- **What you need to do**
Your answer must be the full listing below, restated word for word, with no pictures in it.

- **Input for this task**
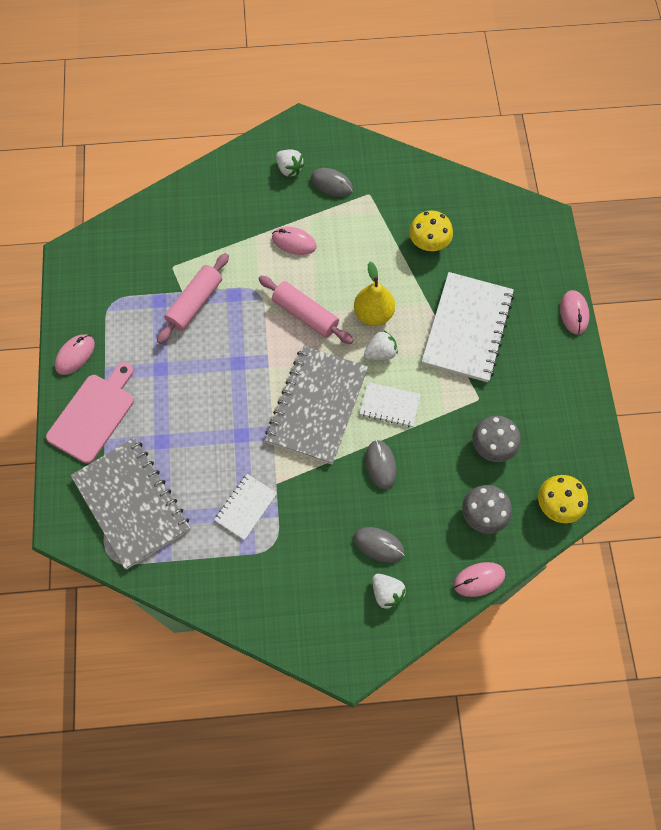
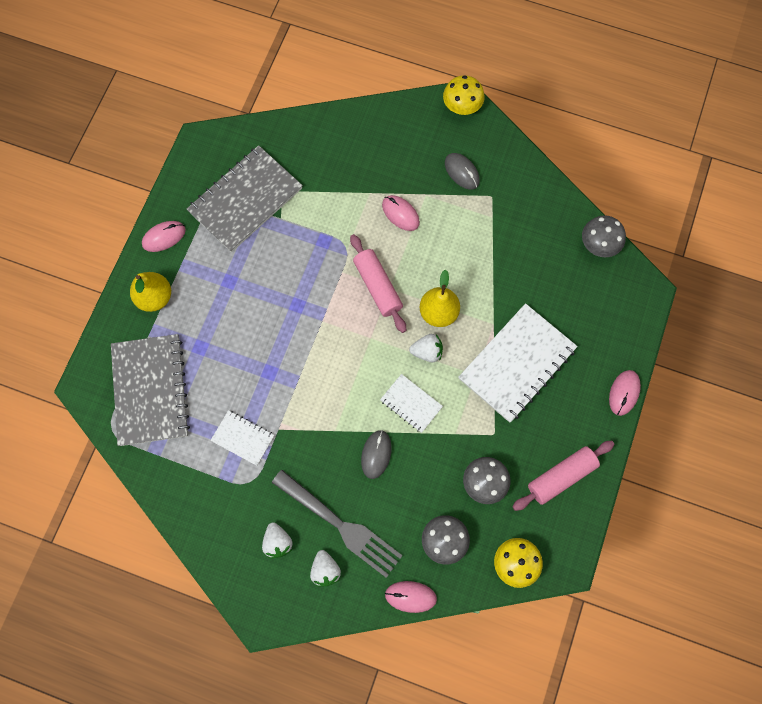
camera: 25 degrees right, 5 degrees up
(93, 415) = (155, 297): pink cutting board -> yellow pear
(195, 303) = (287, 234): pink rolling pin -> pink rolling pin (561, 477)
(246, 507) = (243, 438): white notebook -> white notebook turned 60 degrees clockwise
(289, 169) = (430, 141): white strawberry -> white strawberry (277, 542)
(317, 406) = (347, 375): grey notebook -> grey notebook (245, 200)
(379, 545) = (339, 524): grey mouse -> grey fork
(429, 242) = (523, 266): yellow mushroom -> yellow mushroom (462, 106)
(485, 197) = (599, 244): none -> grey mushroom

- **Response to the task**
camera: 25 degrees right, 5 degrees up
(93, 415) = (155, 297): pink cutting board -> yellow pear
(195, 303) = (287, 234): pink rolling pin -> pink rolling pin (561, 477)
(246, 507) = (243, 438): white notebook -> white notebook turned 60 degrees clockwise
(289, 169) = (430, 141): white strawberry -> white strawberry (277, 542)
(317, 406) = (347, 375): grey notebook -> grey notebook (245, 200)
(379, 545) = (339, 524): grey mouse -> grey fork
(429, 242) = (523, 266): yellow mushroom -> yellow mushroom (462, 106)
(485, 197) = (599, 244): none -> grey mushroom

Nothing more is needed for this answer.